## Available records
· · · ·
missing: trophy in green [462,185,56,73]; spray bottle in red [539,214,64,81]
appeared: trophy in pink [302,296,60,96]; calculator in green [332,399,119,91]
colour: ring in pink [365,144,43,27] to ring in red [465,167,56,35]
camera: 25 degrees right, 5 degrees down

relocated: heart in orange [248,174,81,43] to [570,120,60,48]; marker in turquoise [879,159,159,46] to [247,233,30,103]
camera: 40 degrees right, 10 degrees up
· · · ·
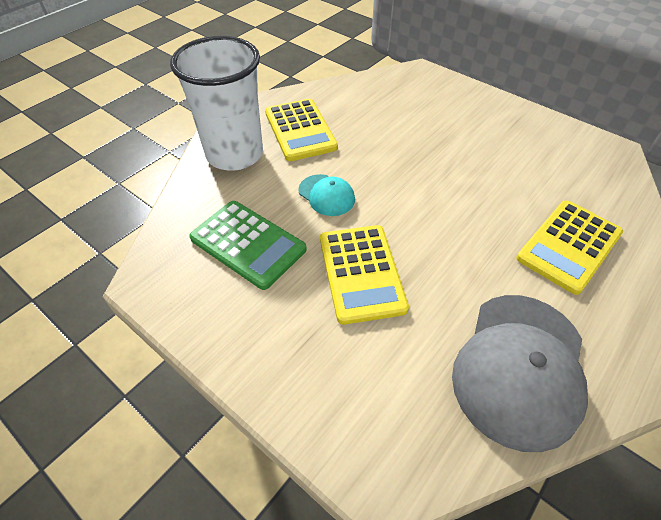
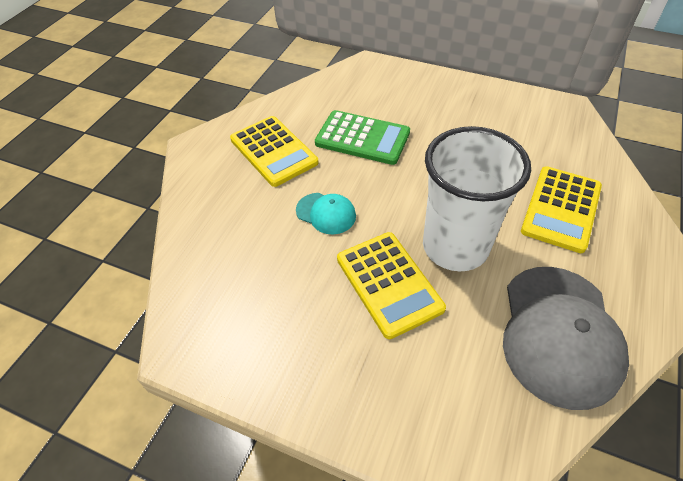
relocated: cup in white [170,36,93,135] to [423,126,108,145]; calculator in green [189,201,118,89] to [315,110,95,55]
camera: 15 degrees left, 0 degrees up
· · · ·
## Task brief
Copy out every line of the data that includes "pink".

## Answer
appeared: trophy in pink [302,296,60,96]; calculator in green [332,399,119,91]
colour: ring in pink [365,144,43,27] to ring in red [465,167,56,35]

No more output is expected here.